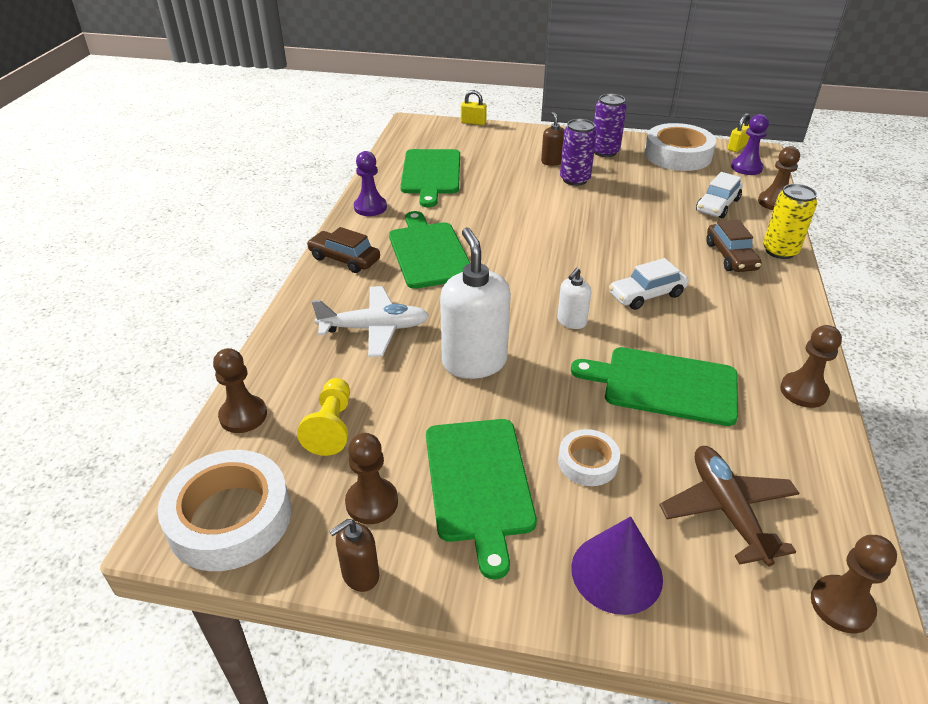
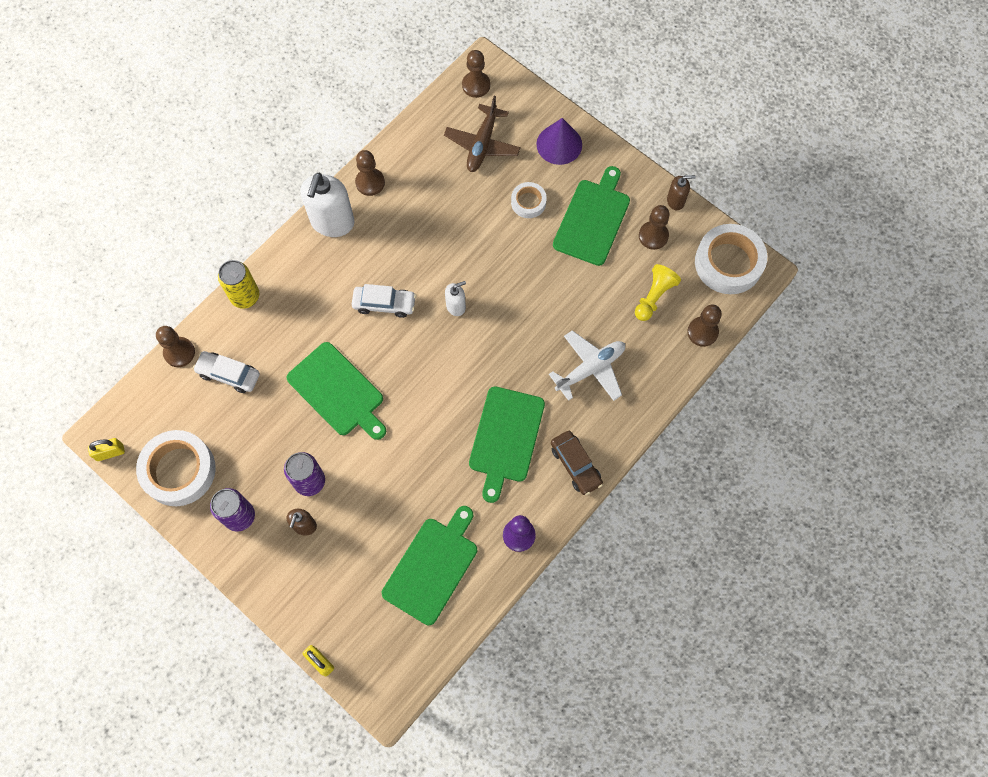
camera: 150 degrees left, 30 degrees up
(374, 329) = (590, 369): white plane -> white plane turned 120 degrees clockwise
(474, 362) = (543, 304): white soap dispenser -> white soap dispenser (332, 222)
(664, 385) = (443, 227): green cutting board -> green cutting board (338, 391)
(717, 205) = (229, 374): white car -> white car turned 135 degrees counterclockwise
(730, 256) = (286, 310): brown car -> none
(746, 167) = (142, 414): purple pawn -> none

Task details:
Starting at the line in the records above that contains "(474, 362) = (543, 304): white", output every line up to and including the last one, with nothing added.

Result of this task:
(474, 362) = (543, 304): white soap dispenser -> white soap dispenser (332, 222)
(664, 385) = (443, 227): green cutting board -> green cutting board (338, 391)
(717, 205) = (229, 374): white car -> white car turned 135 degrees counterclockwise
(730, 256) = (286, 310): brown car -> none
(746, 167) = (142, 414): purple pawn -> none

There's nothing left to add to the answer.